Transcription, pictures excluded: write out the data below exactly.

» GIVEN MATERIAL:
━━━━━━

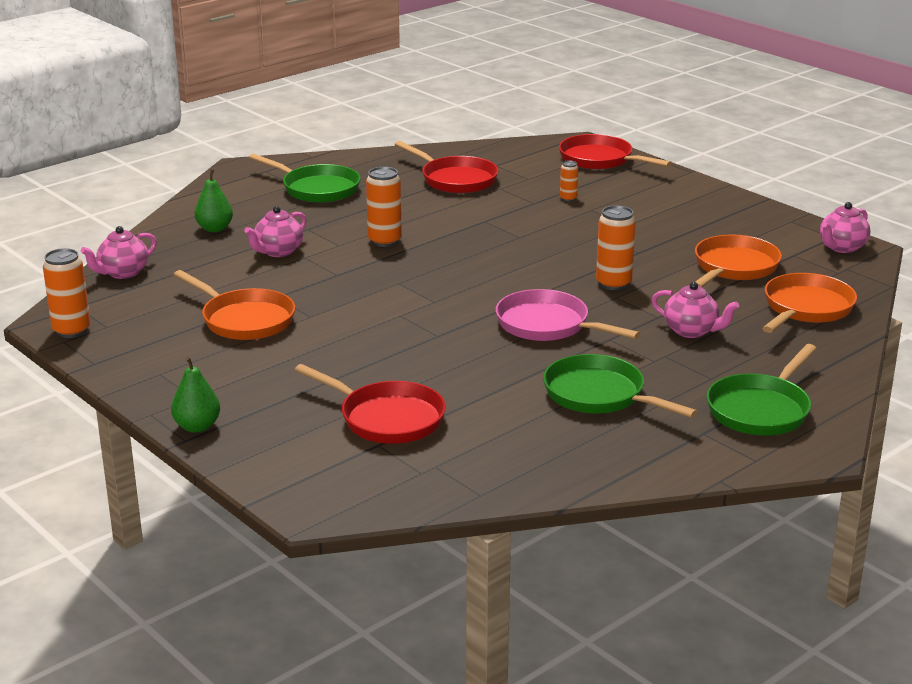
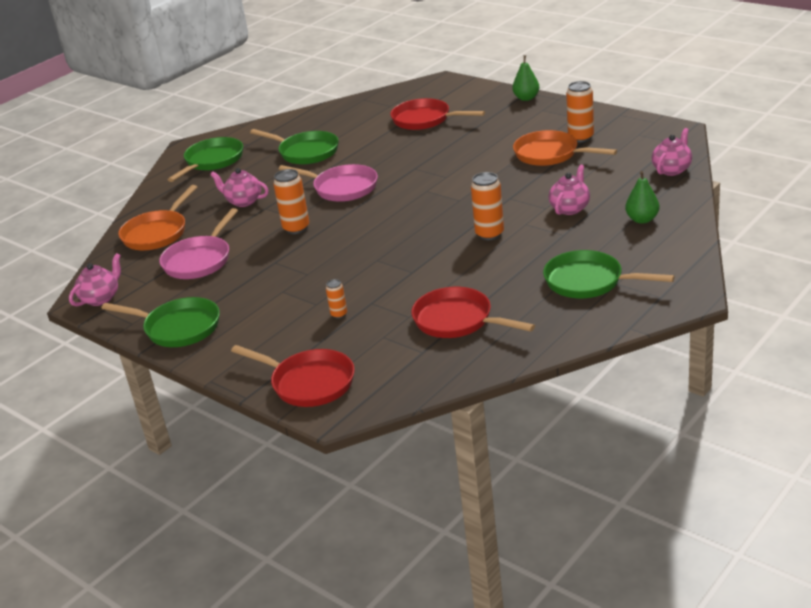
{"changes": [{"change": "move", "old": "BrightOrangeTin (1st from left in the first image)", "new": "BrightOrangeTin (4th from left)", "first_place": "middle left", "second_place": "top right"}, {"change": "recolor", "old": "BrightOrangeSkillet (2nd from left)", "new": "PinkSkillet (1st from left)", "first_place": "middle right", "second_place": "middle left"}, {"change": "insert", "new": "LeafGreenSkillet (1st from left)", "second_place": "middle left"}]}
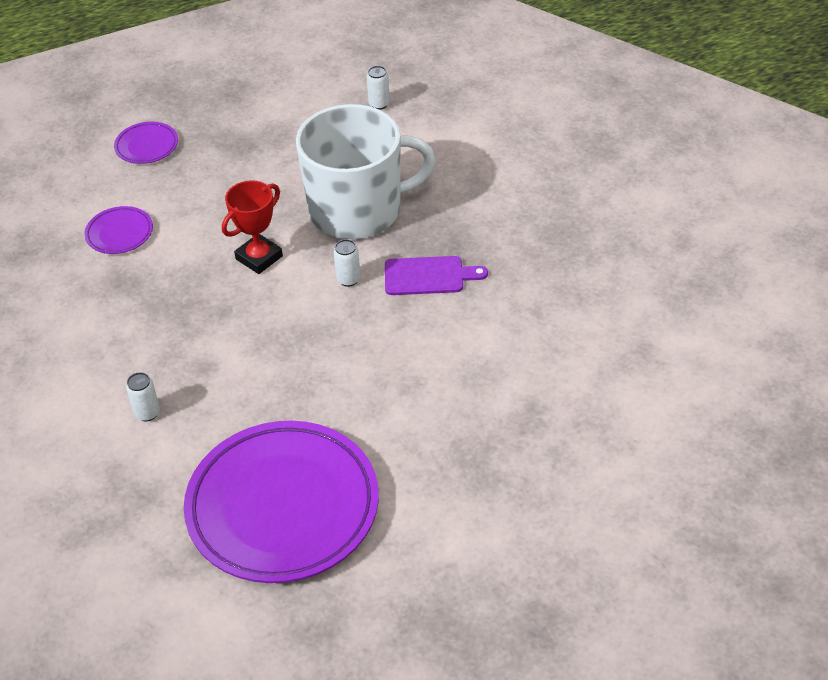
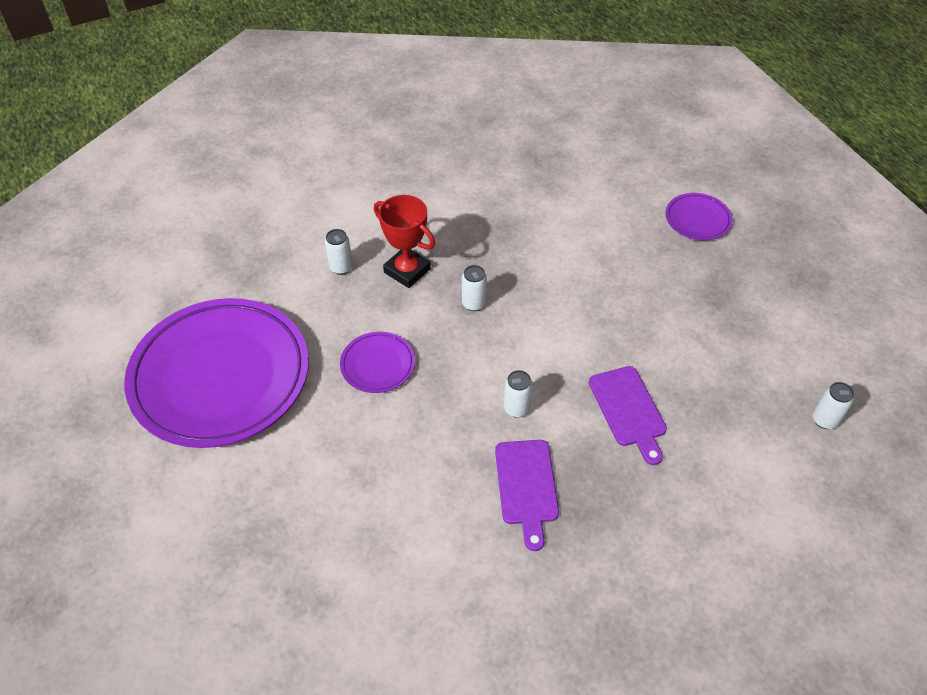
{"changes": [{"change": "move", "old": "PurplePlate (1st from left in the first image)", "new": "PurplePlate (2nd from left)", "first_place": "middle left", "second_place": "centre"}, {"change": "move", "old": "CrimsonTrophy", "first_place": "middle left", "second_place": "centre"}, {"change": "replace", "old": "WhiteMug", "new": "PurpleChoppingBoard (2nd from left)", "first_place": "top centre", "second_place": "middle right"}, {"change": "insert", "new": "WhiteTin (2nd from left)", "second_place": "centre"}]}
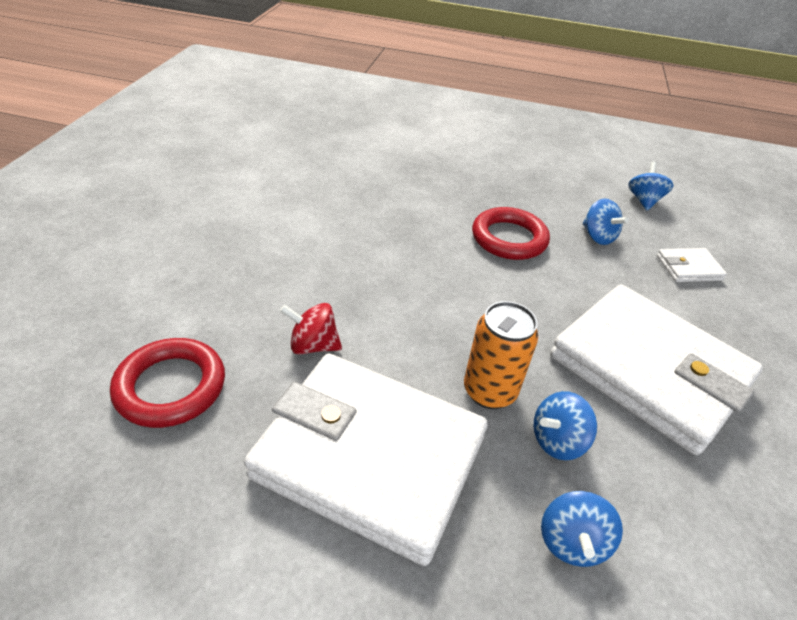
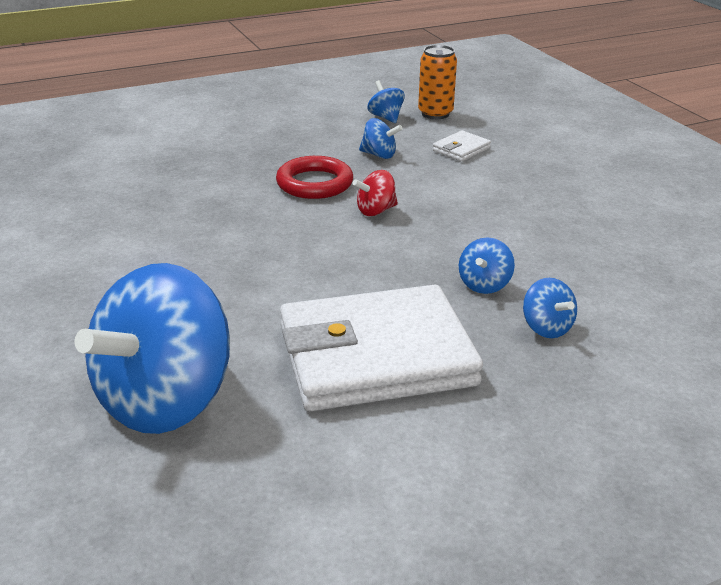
{"changes": [{"change": "replace", "old": "CrimsonRing (1st from left)", "new": "RoyalBlueWhirligig (1st from left)", "first_place": "middle left", "second_place": "middle left"}, {"change": "move", "old": "CrimsonWhirligig", "first_place": "centre", "second_place": "top centre"}, {"change": "move", "old": "BrightOrangeTin", "first_place": "centre", "second_place": "top centre"}, {"change": "delete", "old": "WhiteCardWallet (2nd from left)", "first_place": "middle right"}]}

━━━━━━

» WORKED SOLUTION:
{"changes": [{"change": "move", "old": "BrightOrangeTin (1st from left in the first image)", "new": "BrightOrangeTin (4th from left)", "first_place": "middle left", "second_place": "top right"}, {"change": "recolor", "old": "BrightOrangeSkillet (2nd from left)", "new": "PinkSkillet (1st from left)", "first_place": "middle right", "second_place": "middle left"}, {"change": "insert", "new": "LeafGreenSkillet (1st from left)", "second_place": "middle left"}]}
{"changes": [{"change": "move", "old": "PurplePlate (1st from left in the first image)", "new": "PurplePlate (2nd from left)", "first_place": "middle left", "second_place": "centre"}, {"change": "move", "old": "CrimsonTrophy", "first_place": "middle left", "second_place": "centre"}, {"change": "replace", "old": "WhiteMug", "new": "PurpleChoppingBoard (2nd from left)", "first_place": "top centre", "second_place": "middle right"}, {"change": "insert", "new": "WhiteTin (2nd from left)", "second_place": "centre"}]}
{"changes": [{"change": "replace", "old": "CrimsonRing (1st from left)", "new": "RoyalBlueWhirligig (1st from left)", "first_place": "middle left", "second_place": "middle left"}, {"change": "move", "old": "CrimsonWhirligig", "first_place": "centre", "second_place": "top centre"}, {"change": "move", "old": "BrightOrangeTin", "first_place": "centre", "second_place": "top centre"}, {"change": "delete", "old": "WhiteCardWallet (2nd from left)", "first_place": "middle right"}]}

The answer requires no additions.